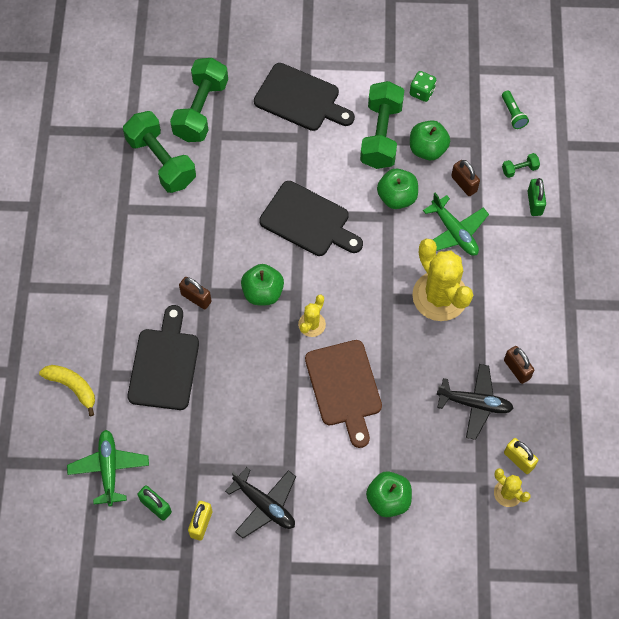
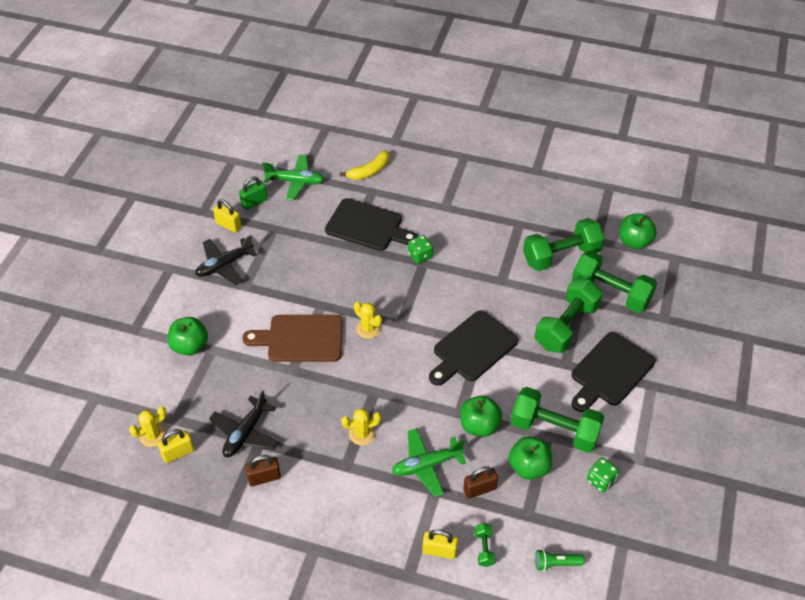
camera: 105 degrees right, 15 degrees down
(196, 298) = (420, 256): brown padlock -> green dice
(255, 143) = (566, 326): none -> green dumbbell
(263, 292) = (410, 301): green apple -> green apple (634, 242)
(440, 296) = (362, 434): yellow cactus -> yellow cactus, size x0.49
(534, 203) = (439, 551): green padlock -> yellow padlock

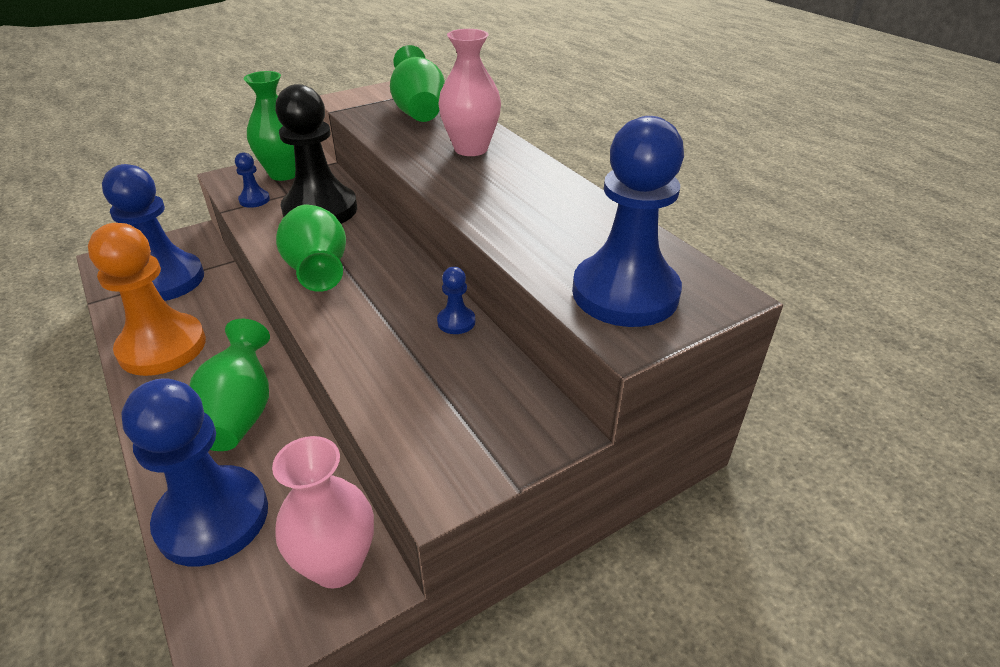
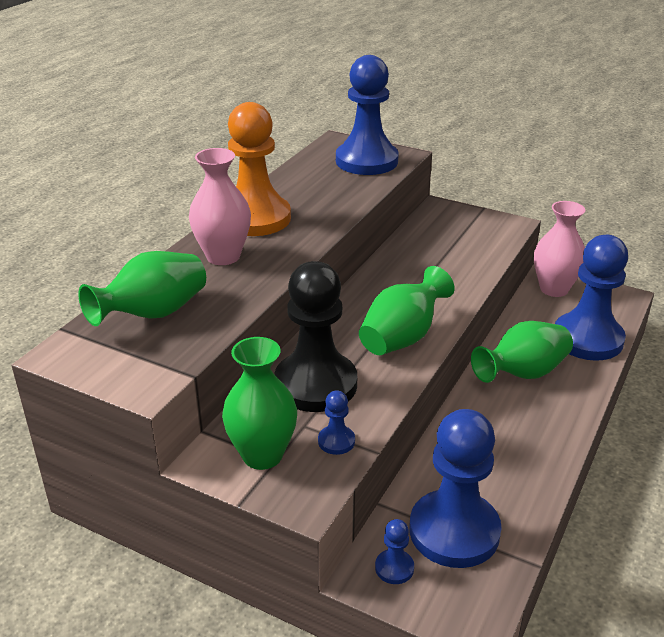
camera: 120 degrees left, 5 degrees down
(162, 347) = (522, 458): orange pawn -> orange pawn (255, 218)
(456, 322) = (393, 259): blue pawn -> blue pawn (394, 568)

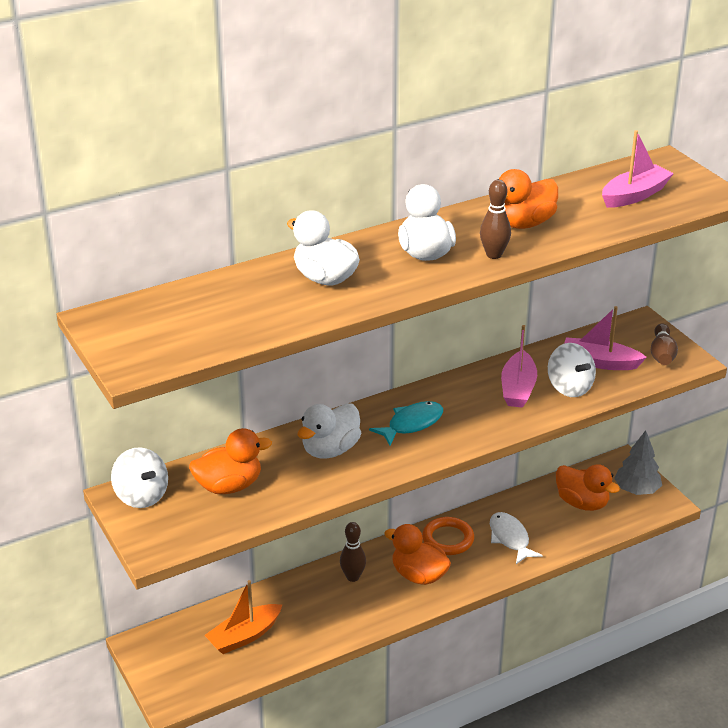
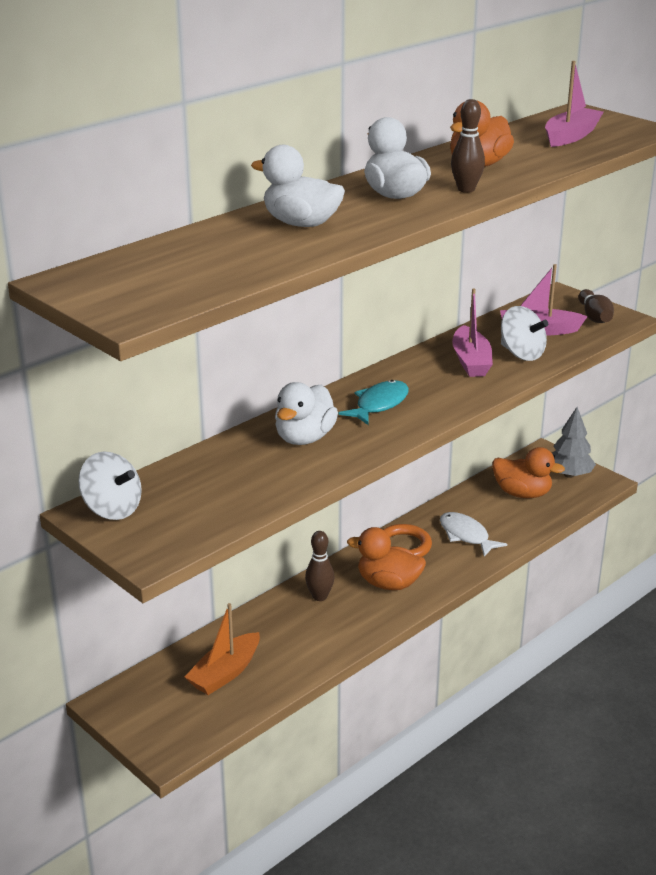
camera: 15 degrees left, 5 degrees down
(229, 486) = (209, 486): orange duck -> none

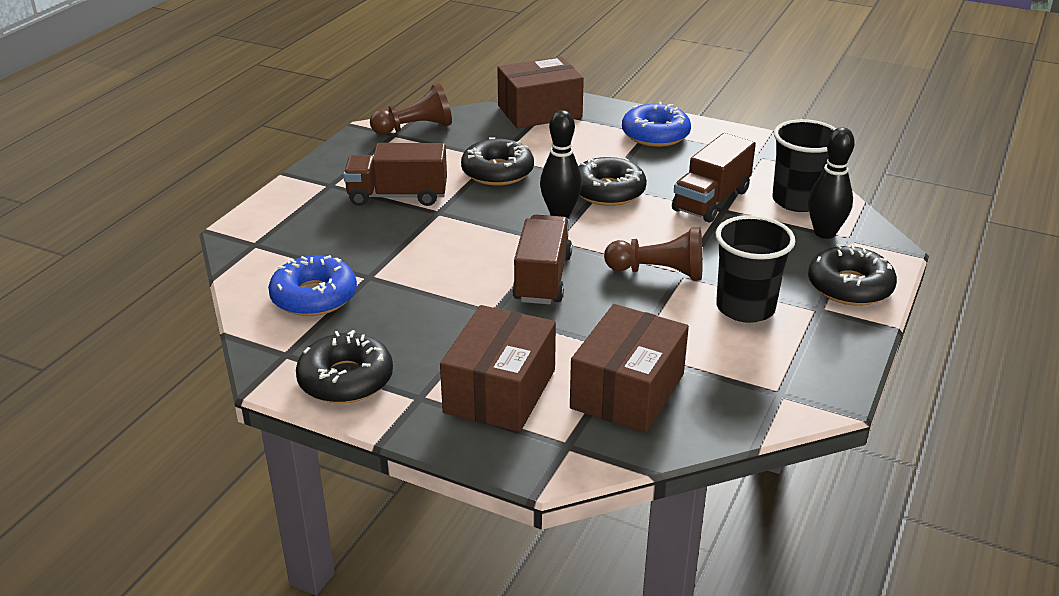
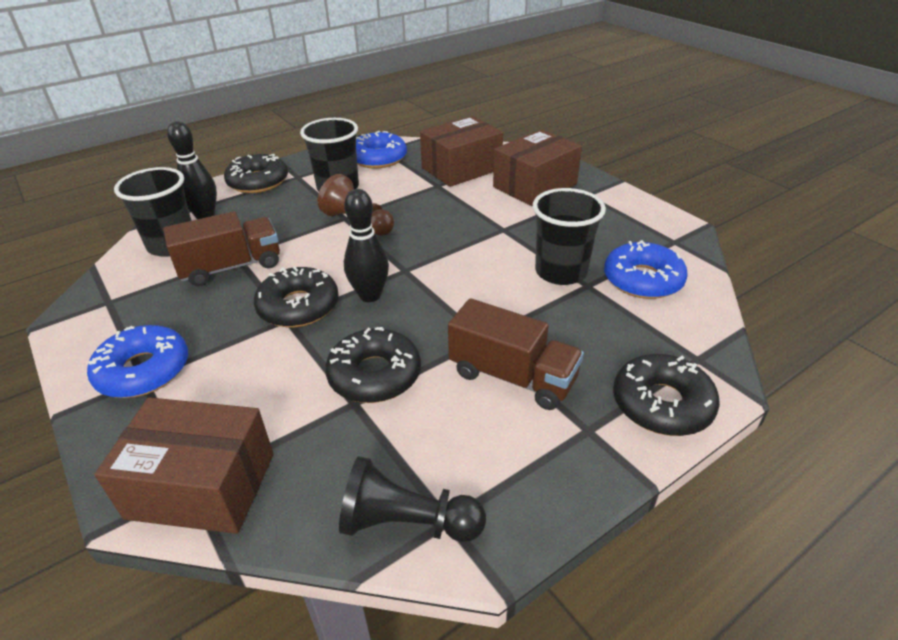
camera: 150 degrees left, 5 degrees up
(346, 379) = (632, 215): black donut -> black donut (662, 404)
(401, 281) = (561, 272): none -> black cup
(415, 128) = (407, 523): brown pawn -> black pawn
(543, 278) = (445, 242): brown truck -> none
(764, 372) = (378, 158): none -> blue donut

********

■ ACTION ITEM ■
Without including any picture, restate every entry above exactly.

■ OUTPUT FOR THIS EXERCISE ■
camera: 105 degrees right, 15 degrees down
(196, 298) = (420, 256): brown padlock -> green dice
(255, 143) = (566, 326): none -> green dumbbell
(263, 292) = (410, 301): green apple -> green apple (634, 242)
(440, 296) = (362, 434): yellow cactus -> yellow cactus, size x0.49
(534, 203) = (439, 551): green padlock -> yellow padlock

camera: 120 degrees left, 5 degrees down
(162, 347) = (522, 458): orange pawn -> orange pawn (255, 218)
(456, 322) = (393, 259): blue pawn -> blue pawn (394, 568)

camera: 15 degrees left, 5 degrees down
(229, 486) = (209, 486): orange duck -> none

camera: 150 degrees left, 5 degrees up
(346, 379) = (632, 215): black donut -> black donut (662, 404)
(401, 281) = (561, 272): none -> black cup
(415, 128) = (407, 523): brown pawn -> black pawn
(543, 278) = (445, 242): brown truck -> none
(764, 372) = (378, 158): none -> blue donut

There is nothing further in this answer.